Source information
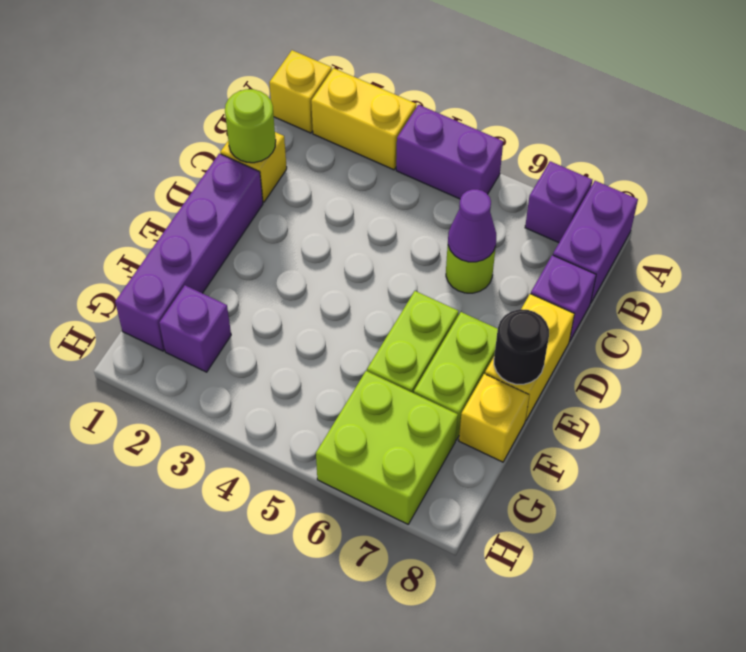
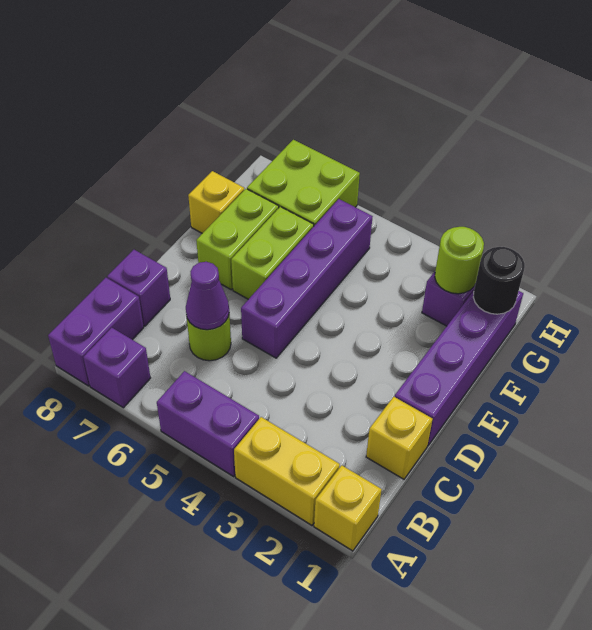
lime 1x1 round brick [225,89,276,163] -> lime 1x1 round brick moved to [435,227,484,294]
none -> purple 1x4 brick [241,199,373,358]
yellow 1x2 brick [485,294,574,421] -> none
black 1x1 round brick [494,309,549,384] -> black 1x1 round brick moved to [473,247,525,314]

--

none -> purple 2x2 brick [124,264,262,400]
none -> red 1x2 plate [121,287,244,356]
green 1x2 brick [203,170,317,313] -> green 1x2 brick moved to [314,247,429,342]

Task
Please copy, exactly as written, every line in the listing above from the line with "lime 1x1 round brick [225,89,276,163]" up to and including the line with "black 1x1 round brick [494,309,549,384]".

Response to the exercise
lime 1x1 round brick [225,89,276,163] -> lime 1x1 round brick moved to [435,227,484,294]
none -> purple 1x4 brick [241,199,373,358]
yellow 1x2 brick [485,294,574,421] -> none
black 1x1 round brick [494,309,549,384] -> black 1x1 round brick moved to [473,247,525,314]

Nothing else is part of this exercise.